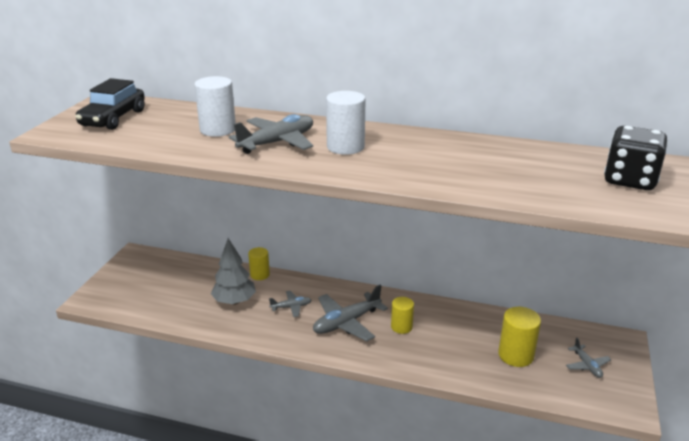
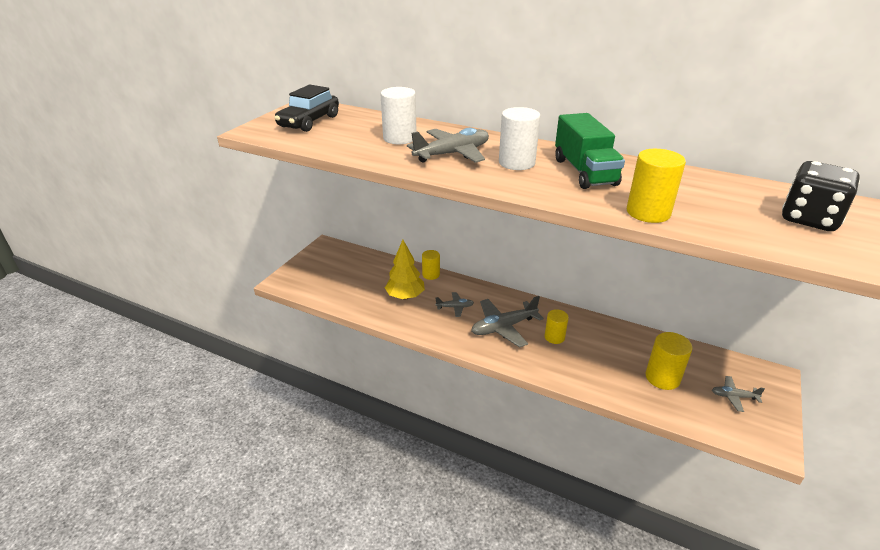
camera: 10 degrees right, 5 degrees up
(234, 301) = (405, 296): grey tree -> yellow tree
(415, 151) = (584, 172): none -> green truck
(481, 186) = (648, 212): none -> yellow cylinder
(587, 365) = (734, 396): grey plane -> grey plane turned 105 degrees clockwise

WORK REQUEST: Reproduce each line of the records exactly and exclude any images.

RESPONSE TO THIS EXERCISE:
camera: 10 degrees right, 5 degrees up
(234, 301) = (405, 296): grey tree -> yellow tree
(415, 151) = (584, 172): none -> green truck
(481, 186) = (648, 212): none -> yellow cylinder
(587, 365) = (734, 396): grey plane -> grey plane turned 105 degrees clockwise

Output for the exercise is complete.